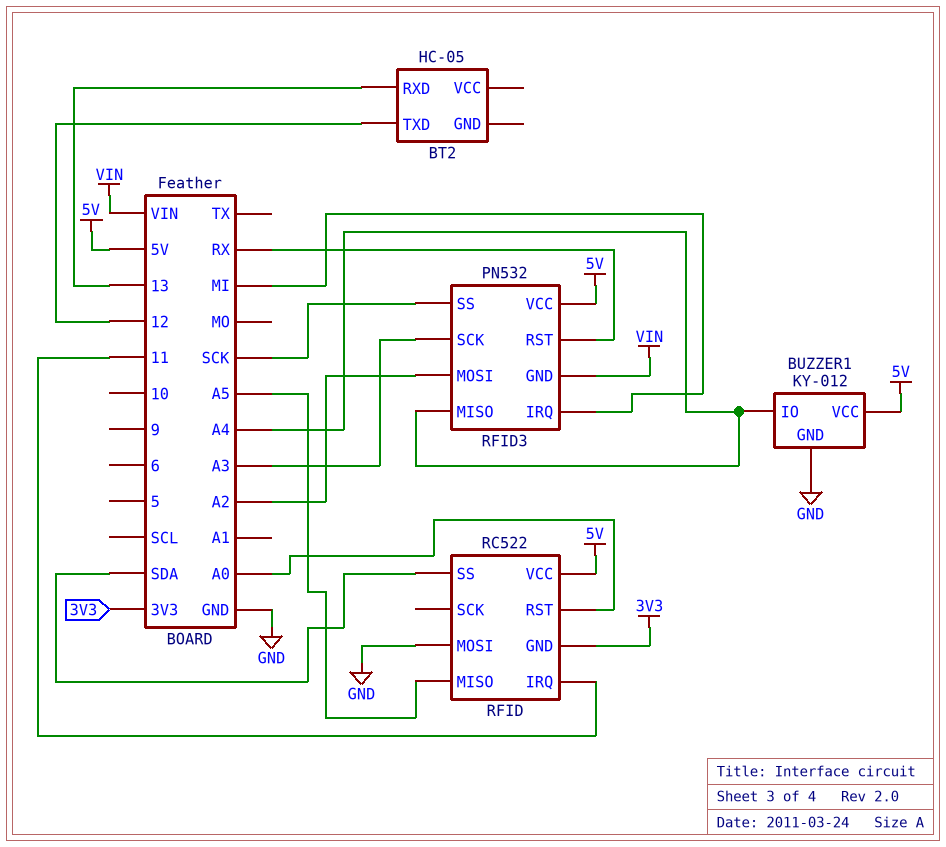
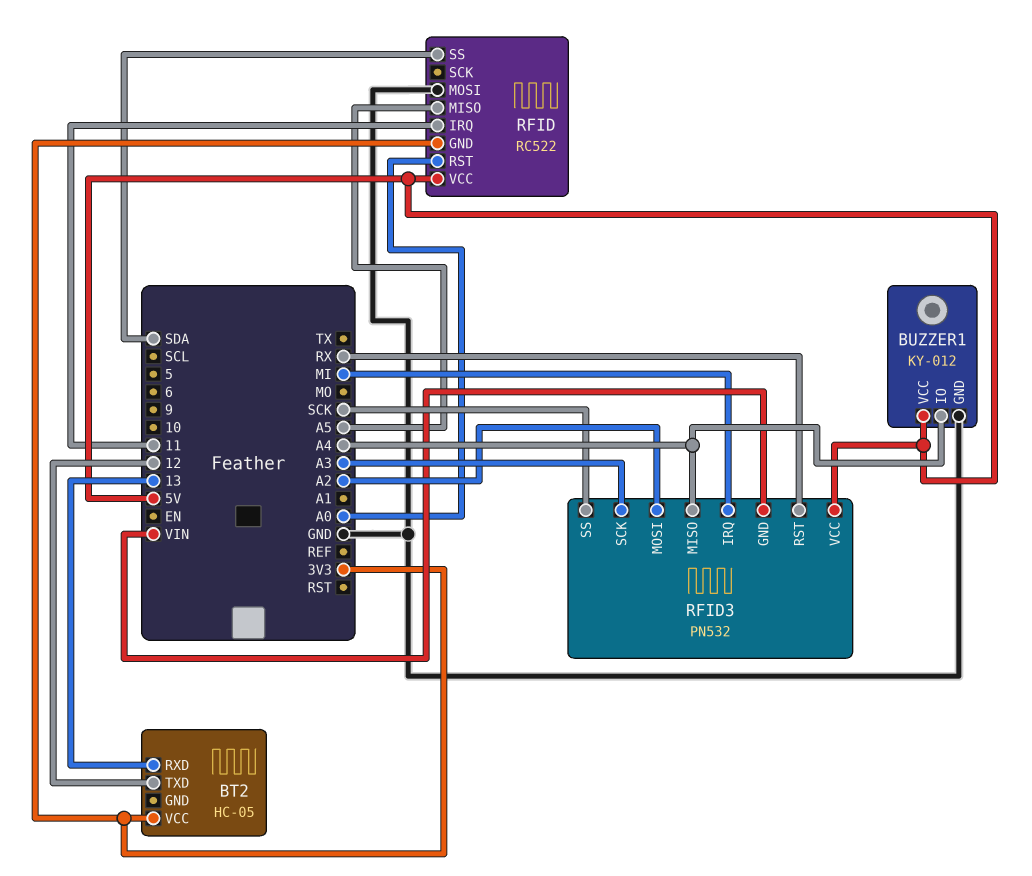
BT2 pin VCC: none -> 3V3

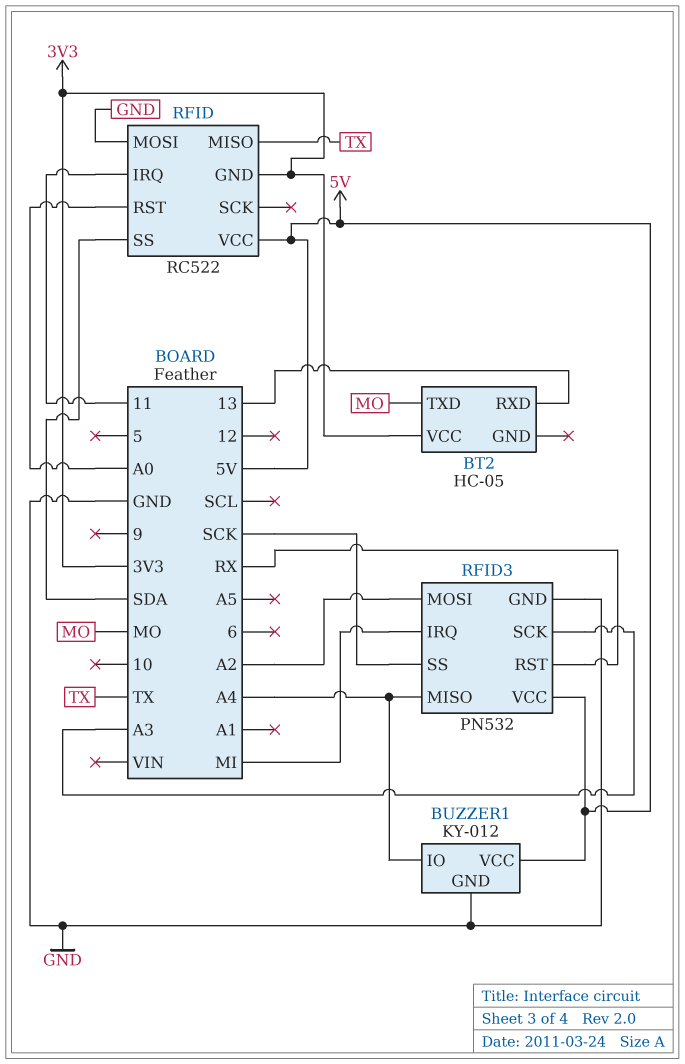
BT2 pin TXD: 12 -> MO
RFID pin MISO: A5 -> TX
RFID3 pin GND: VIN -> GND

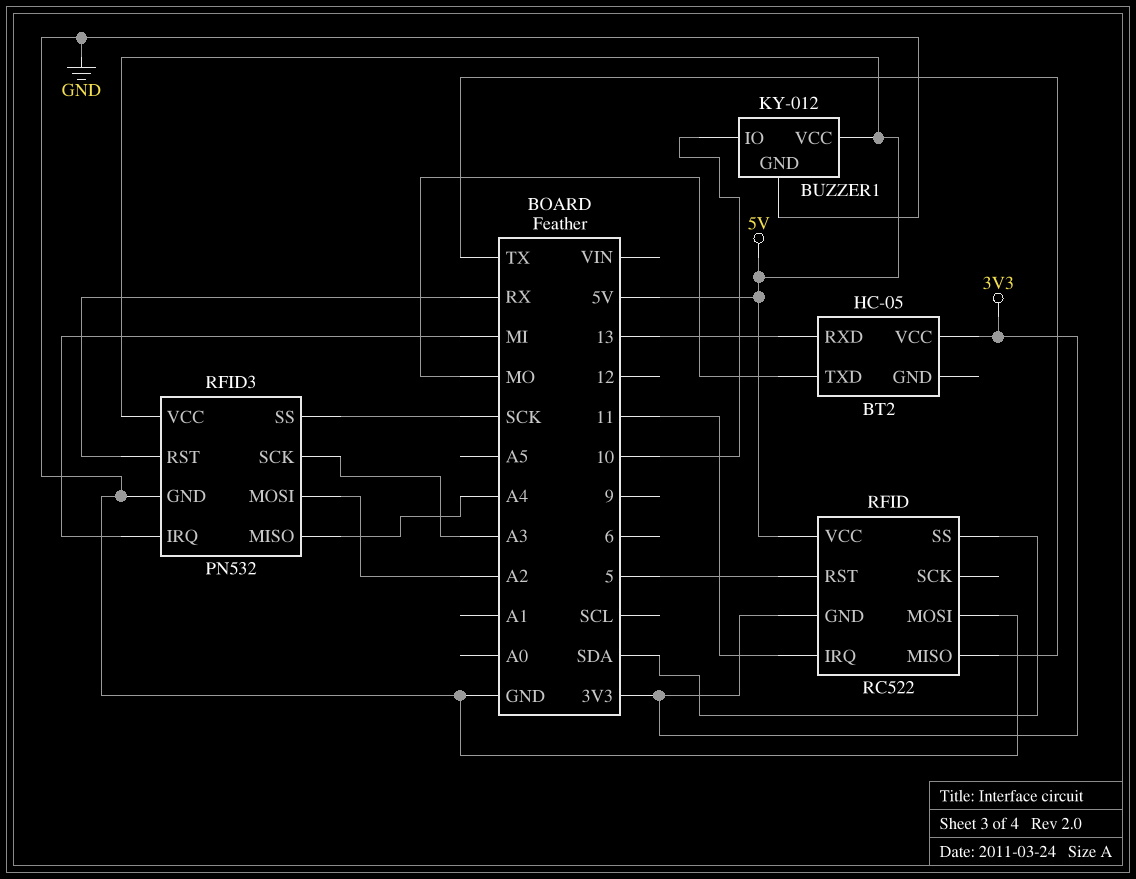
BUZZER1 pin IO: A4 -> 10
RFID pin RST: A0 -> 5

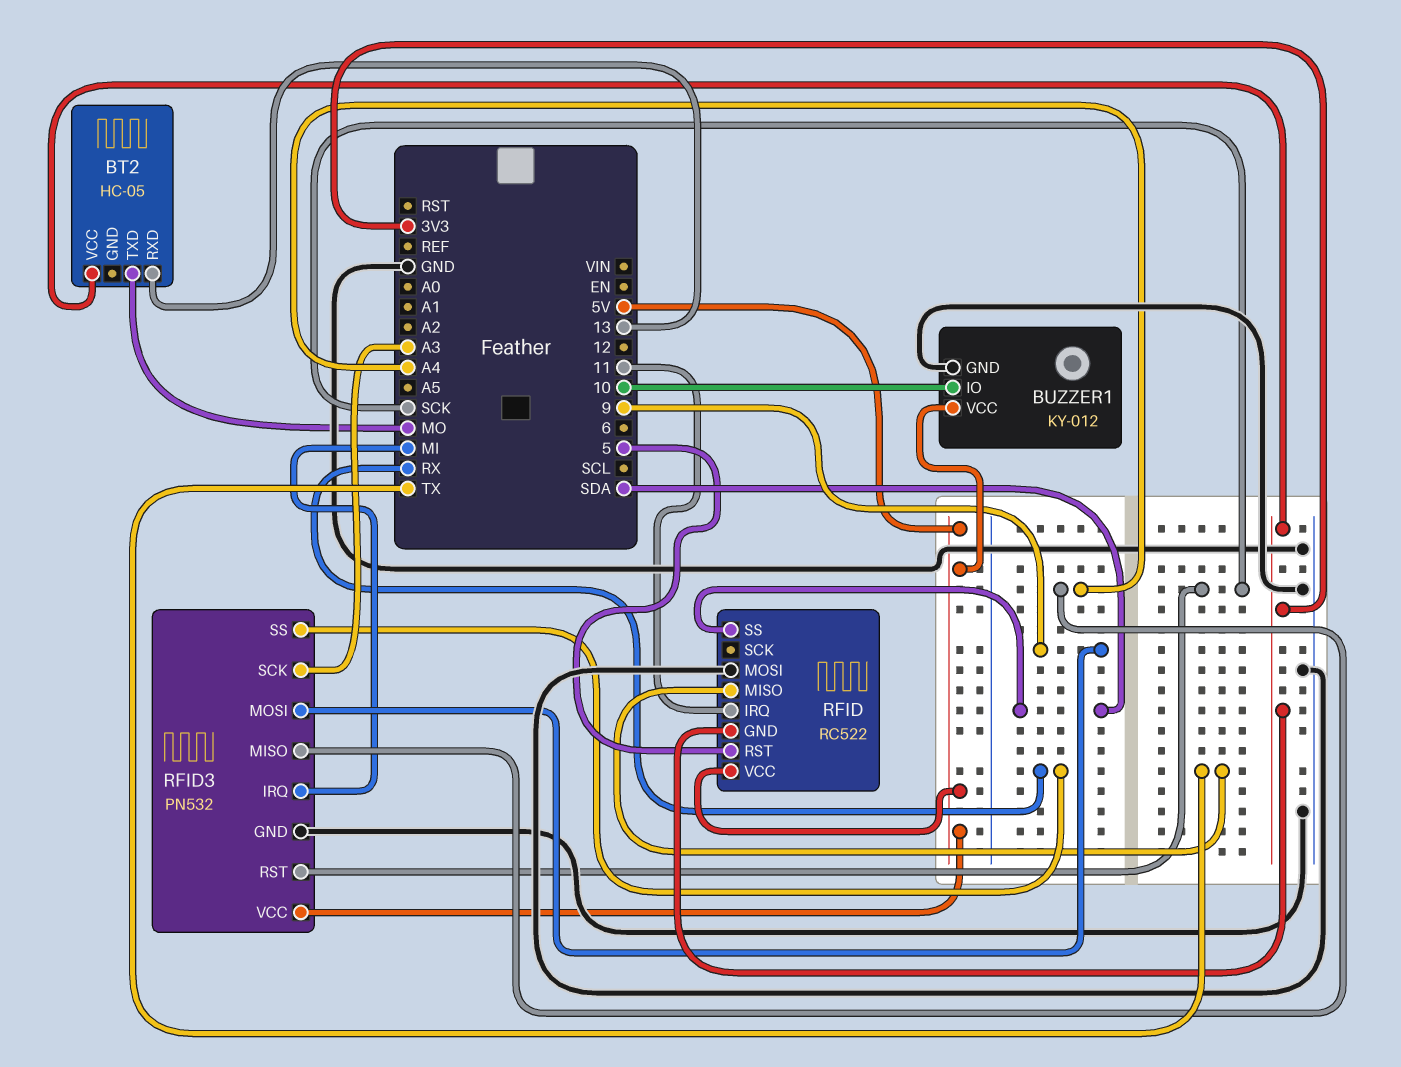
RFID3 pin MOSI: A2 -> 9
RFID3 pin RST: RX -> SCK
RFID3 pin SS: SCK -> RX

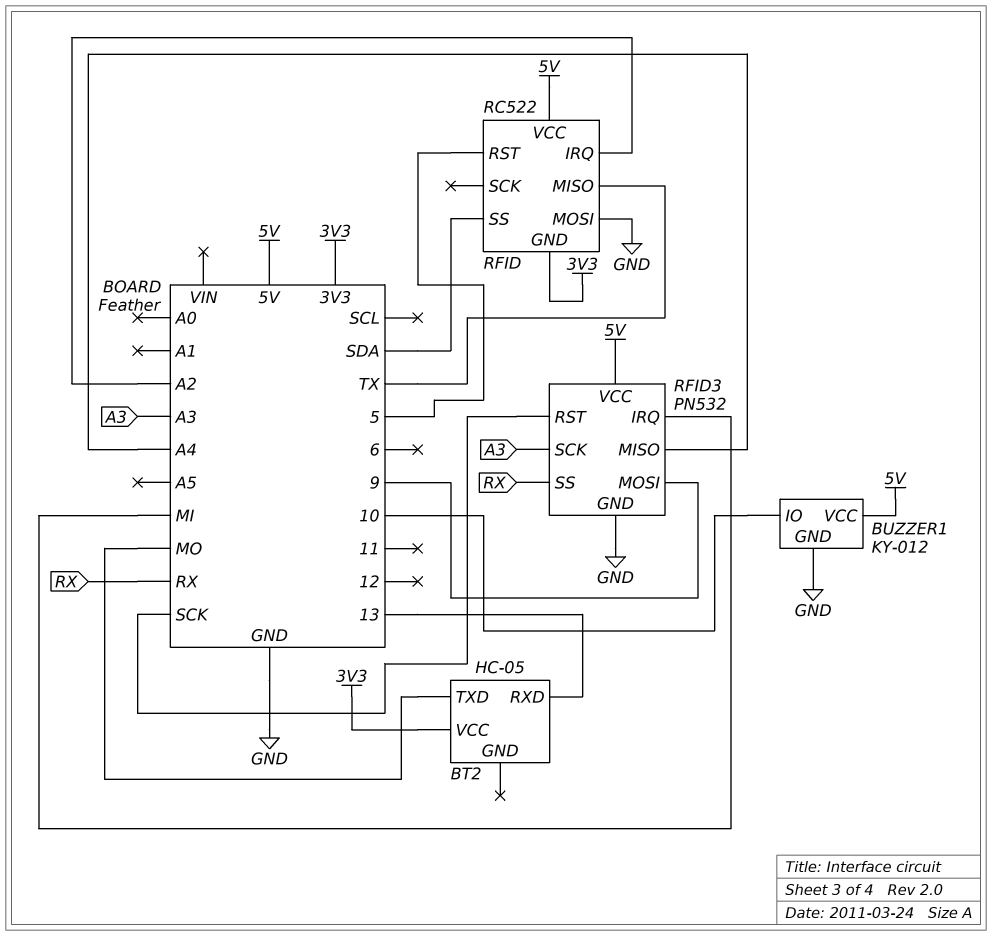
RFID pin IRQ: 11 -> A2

————

» ABOUT THIS EXERCISE: Omit every image. Quote each record exactly.

» THE ANSWER:
BT2 pin VCC: none -> 3V3

BT2 pin TXD: 12 -> MO
RFID pin MISO: A5 -> TX
RFID3 pin GND: VIN -> GND

BUZZER1 pin IO: A4 -> 10
RFID pin RST: A0 -> 5

RFID3 pin MOSI: A2 -> 9
RFID3 pin RST: RX -> SCK
RFID3 pin SS: SCK -> RX

RFID pin IRQ: 11 -> A2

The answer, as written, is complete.